[MATERIAL SHOWN]:
# # #

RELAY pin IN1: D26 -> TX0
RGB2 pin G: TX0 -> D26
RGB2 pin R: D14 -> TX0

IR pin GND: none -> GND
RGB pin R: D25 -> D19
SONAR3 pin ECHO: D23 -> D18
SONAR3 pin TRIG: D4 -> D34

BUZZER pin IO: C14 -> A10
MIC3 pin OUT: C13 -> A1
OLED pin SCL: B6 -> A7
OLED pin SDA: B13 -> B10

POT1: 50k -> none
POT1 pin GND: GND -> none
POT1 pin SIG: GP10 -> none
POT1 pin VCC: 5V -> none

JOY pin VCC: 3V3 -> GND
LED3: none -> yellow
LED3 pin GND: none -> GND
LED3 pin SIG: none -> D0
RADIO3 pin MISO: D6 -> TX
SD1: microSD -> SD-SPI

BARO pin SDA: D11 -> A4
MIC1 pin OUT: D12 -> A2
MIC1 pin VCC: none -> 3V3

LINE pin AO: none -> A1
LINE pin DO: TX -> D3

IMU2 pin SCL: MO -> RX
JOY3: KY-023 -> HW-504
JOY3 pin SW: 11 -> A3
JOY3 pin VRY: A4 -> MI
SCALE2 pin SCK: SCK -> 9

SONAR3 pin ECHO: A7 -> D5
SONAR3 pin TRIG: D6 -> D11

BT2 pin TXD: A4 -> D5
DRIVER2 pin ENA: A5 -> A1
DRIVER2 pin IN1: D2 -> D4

# # #

[YOUR ASSIGNMENT]: Write out the entire listing so that each line matches the original exactly.

[RESPONSE BOX]:
RELAY pin IN1: D26 -> TX0
RGB2 pin G: TX0 -> D26
RGB2 pin R: D14 -> TX0

IR pin GND: none -> GND
RGB pin R: D25 -> D19
SONAR3 pin ECHO: D23 -> D18
SONAR3 pin TRIG: D4 -> D34

BUZZER pin IO: C14 -> A10
MIC3 pin OUT: C13 -> A1
OLED pin SCL: B6 -> A7
OLED pin SDA: B13 -> B10

POT1: 50k -> none
POT1 pin GND: GND -> none
POT1 pin SIG: GP10 -> none
POT1 pin VCC: 5V -> none

JOY pin VCC: 3V3 -> GND
LED3: none -> yellow
LED3 pin GND: none -> GND
LED3 pin SIG: none -> D0
RADIO3 pin MISO: D6 -> TX
SD1: microSD -> SD-SPI

BARO pin SDA: D11 -> A4
MIC1 pin OUT: D12 -> A2
MIC1 pin VCC: none -> 3V3

LINE pin AO: none -> A1
LINE pin DO: TX -> D3

IMU2 pin SCL: MO -> RX
JOY3: KY-023 -> HW-504
JOY3 pin SW: 11 -> A3
JOY3 pin VRY: A4 -> MI
SCALE2 pin SCK: SCK -> 9

SONAR3 pin ECHO: A7 -> D5
SONAR3 pin TRIG: D6 -> D11

BT2 pin TXD: A4 -> D5
DRIVER2 pin ENA: A5 -> A1
DRIVER2 pin IN1: D2 -> D4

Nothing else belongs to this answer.